Stored items from a collection:

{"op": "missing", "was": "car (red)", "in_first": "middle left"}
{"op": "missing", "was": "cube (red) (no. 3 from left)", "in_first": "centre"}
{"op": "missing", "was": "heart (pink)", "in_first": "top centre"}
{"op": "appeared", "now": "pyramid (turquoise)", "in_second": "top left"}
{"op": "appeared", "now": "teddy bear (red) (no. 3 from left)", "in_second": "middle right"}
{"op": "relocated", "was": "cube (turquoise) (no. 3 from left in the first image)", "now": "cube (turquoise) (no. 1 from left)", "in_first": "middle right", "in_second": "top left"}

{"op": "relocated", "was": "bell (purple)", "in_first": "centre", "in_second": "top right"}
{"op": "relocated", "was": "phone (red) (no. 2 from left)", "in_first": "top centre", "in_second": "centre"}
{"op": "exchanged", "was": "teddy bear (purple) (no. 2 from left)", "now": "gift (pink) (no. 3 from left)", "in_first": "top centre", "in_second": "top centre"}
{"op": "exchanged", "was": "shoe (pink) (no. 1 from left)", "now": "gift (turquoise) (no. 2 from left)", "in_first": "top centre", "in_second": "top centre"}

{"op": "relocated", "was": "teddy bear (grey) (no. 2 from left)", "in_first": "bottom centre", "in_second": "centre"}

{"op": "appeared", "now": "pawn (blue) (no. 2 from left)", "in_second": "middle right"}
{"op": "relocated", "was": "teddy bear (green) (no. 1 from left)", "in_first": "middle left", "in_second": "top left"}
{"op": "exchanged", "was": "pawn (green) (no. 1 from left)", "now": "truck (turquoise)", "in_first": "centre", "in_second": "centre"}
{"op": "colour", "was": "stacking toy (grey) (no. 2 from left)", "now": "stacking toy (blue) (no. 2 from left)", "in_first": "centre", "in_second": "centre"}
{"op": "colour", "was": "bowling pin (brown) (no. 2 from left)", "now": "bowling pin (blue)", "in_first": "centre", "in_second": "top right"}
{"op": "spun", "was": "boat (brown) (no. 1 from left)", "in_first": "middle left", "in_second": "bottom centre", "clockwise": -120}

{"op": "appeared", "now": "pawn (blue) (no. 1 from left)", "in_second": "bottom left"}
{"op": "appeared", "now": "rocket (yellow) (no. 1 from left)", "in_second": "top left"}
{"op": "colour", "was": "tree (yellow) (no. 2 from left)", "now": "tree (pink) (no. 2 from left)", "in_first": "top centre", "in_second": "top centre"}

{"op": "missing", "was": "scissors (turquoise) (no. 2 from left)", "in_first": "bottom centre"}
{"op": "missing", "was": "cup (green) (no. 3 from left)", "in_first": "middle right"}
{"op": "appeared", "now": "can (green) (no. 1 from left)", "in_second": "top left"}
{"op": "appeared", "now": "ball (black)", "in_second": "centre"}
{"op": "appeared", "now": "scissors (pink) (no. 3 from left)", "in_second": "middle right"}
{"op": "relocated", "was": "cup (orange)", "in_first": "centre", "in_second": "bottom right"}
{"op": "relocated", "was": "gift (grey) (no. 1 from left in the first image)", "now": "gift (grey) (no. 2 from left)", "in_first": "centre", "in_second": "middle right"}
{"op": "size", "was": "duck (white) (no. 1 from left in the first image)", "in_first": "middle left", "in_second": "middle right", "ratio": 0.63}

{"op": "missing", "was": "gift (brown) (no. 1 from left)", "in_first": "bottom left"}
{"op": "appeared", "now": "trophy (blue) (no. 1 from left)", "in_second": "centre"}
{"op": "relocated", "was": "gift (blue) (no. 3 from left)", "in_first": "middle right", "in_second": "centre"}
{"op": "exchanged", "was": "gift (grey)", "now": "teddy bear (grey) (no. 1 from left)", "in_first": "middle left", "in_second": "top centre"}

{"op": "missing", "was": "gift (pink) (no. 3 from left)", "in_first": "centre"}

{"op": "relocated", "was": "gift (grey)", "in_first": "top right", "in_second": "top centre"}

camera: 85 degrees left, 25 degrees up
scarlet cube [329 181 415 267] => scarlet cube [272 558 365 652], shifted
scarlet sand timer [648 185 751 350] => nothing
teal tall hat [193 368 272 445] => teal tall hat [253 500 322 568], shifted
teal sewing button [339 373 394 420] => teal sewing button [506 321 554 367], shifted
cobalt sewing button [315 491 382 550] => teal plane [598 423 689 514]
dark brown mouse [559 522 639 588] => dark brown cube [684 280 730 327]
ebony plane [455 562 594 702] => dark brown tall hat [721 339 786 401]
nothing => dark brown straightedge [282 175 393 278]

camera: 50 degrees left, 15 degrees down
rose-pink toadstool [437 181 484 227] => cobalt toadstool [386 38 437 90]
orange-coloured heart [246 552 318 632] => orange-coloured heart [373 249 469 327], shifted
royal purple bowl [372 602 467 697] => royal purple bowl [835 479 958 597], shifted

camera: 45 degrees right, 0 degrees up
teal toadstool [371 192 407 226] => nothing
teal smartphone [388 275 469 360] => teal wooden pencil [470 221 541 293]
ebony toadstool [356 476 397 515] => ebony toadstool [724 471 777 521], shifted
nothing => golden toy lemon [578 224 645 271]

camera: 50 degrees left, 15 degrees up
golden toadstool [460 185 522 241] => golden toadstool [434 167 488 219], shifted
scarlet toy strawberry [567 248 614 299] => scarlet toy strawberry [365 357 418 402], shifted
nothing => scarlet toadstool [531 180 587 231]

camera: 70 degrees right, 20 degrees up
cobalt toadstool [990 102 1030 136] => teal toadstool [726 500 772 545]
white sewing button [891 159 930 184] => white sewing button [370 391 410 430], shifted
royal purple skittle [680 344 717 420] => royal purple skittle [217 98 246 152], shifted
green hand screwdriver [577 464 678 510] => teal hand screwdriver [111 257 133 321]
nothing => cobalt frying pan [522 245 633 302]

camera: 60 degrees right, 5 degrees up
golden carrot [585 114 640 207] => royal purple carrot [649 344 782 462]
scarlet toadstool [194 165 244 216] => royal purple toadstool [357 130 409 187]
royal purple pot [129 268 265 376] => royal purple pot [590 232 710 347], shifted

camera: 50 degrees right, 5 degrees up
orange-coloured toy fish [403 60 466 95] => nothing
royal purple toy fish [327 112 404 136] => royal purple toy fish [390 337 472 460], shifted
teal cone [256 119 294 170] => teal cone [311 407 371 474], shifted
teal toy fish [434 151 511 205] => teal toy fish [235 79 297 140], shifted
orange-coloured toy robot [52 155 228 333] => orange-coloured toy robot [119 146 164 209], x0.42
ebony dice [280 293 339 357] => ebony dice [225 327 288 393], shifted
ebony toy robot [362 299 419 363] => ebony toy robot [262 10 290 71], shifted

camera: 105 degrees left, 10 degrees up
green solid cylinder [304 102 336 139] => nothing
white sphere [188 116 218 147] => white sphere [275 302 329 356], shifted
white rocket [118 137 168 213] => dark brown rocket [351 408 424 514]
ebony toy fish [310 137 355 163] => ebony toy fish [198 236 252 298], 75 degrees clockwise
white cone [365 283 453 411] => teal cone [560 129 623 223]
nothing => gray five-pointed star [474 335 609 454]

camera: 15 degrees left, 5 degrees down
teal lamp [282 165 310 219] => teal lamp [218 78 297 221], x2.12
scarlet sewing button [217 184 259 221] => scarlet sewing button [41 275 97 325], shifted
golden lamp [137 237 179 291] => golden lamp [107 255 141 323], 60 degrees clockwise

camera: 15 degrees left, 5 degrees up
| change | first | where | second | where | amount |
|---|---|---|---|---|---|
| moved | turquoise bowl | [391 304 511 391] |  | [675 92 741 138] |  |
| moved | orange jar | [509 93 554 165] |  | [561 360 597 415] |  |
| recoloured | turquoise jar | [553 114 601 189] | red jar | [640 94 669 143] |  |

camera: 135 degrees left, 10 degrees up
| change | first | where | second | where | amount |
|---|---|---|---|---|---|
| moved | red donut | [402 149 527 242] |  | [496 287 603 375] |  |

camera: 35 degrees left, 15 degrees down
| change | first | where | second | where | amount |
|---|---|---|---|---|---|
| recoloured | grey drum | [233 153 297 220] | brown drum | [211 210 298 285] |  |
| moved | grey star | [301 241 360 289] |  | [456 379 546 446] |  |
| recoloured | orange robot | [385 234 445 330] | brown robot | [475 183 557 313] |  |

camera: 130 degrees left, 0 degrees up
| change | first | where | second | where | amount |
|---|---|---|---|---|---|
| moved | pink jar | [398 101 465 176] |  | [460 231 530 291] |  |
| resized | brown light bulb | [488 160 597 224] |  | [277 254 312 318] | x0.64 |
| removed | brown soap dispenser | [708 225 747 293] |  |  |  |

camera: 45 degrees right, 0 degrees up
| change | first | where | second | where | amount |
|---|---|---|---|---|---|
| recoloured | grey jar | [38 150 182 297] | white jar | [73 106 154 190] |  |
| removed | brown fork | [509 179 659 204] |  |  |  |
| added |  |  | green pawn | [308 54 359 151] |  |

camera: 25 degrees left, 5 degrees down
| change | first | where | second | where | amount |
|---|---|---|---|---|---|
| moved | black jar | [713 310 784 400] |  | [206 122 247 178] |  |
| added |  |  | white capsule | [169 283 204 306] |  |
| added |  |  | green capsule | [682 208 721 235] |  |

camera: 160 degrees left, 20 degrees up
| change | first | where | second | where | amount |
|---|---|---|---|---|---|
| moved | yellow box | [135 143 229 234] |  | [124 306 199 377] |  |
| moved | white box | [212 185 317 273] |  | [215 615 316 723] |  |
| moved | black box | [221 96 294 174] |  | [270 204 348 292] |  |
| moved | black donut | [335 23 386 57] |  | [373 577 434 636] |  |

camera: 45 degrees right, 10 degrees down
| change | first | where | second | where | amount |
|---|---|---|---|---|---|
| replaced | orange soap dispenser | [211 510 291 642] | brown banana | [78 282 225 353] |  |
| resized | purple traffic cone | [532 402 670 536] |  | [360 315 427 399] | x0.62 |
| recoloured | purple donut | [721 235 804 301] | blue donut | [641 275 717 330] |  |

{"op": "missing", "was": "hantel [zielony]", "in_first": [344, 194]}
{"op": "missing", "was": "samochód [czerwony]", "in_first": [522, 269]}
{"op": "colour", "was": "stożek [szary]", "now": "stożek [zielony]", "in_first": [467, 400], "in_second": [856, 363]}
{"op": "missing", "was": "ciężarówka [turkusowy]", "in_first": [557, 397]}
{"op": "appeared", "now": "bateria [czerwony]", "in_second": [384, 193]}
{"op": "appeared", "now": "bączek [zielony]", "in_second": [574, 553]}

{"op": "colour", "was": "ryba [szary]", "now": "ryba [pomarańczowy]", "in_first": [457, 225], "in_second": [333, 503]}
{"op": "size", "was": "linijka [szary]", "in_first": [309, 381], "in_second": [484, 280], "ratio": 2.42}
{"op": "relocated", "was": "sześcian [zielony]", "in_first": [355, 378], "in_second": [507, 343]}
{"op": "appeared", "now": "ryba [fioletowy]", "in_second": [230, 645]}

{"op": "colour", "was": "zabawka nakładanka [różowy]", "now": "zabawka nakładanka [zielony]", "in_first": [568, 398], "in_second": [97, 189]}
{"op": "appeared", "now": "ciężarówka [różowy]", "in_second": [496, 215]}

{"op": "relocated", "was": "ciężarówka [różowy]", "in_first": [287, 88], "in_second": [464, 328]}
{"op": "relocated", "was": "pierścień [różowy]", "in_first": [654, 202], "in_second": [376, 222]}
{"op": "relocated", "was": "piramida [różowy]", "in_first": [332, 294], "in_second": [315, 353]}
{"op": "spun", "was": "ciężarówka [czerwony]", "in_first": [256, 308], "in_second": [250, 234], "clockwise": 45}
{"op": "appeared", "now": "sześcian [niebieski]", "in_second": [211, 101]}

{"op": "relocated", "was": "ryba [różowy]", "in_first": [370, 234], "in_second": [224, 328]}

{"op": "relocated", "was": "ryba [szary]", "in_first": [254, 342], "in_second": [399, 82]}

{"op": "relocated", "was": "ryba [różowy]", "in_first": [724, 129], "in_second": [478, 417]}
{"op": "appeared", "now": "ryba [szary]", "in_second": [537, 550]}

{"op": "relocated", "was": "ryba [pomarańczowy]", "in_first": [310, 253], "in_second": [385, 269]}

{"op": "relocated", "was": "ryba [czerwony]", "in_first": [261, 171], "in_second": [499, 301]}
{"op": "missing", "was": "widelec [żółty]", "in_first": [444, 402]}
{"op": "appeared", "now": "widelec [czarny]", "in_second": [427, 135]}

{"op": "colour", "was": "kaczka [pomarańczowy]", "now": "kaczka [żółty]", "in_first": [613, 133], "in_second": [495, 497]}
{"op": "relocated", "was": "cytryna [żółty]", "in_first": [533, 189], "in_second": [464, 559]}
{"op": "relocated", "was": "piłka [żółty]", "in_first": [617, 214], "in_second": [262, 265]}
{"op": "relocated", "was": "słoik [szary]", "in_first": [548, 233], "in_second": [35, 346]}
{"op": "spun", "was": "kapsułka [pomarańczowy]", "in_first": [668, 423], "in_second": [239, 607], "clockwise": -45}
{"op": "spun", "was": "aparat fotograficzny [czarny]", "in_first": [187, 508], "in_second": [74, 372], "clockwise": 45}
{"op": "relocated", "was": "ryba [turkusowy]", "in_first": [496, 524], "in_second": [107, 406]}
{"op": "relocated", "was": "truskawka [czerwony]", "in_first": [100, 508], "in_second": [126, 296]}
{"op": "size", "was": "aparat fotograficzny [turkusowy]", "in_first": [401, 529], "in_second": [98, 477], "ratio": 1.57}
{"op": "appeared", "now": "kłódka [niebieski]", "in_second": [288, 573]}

Task statement: What is the number of lines in the entries above that contain the string "tall"? Reply with the number and nothing more.

Written solution: 2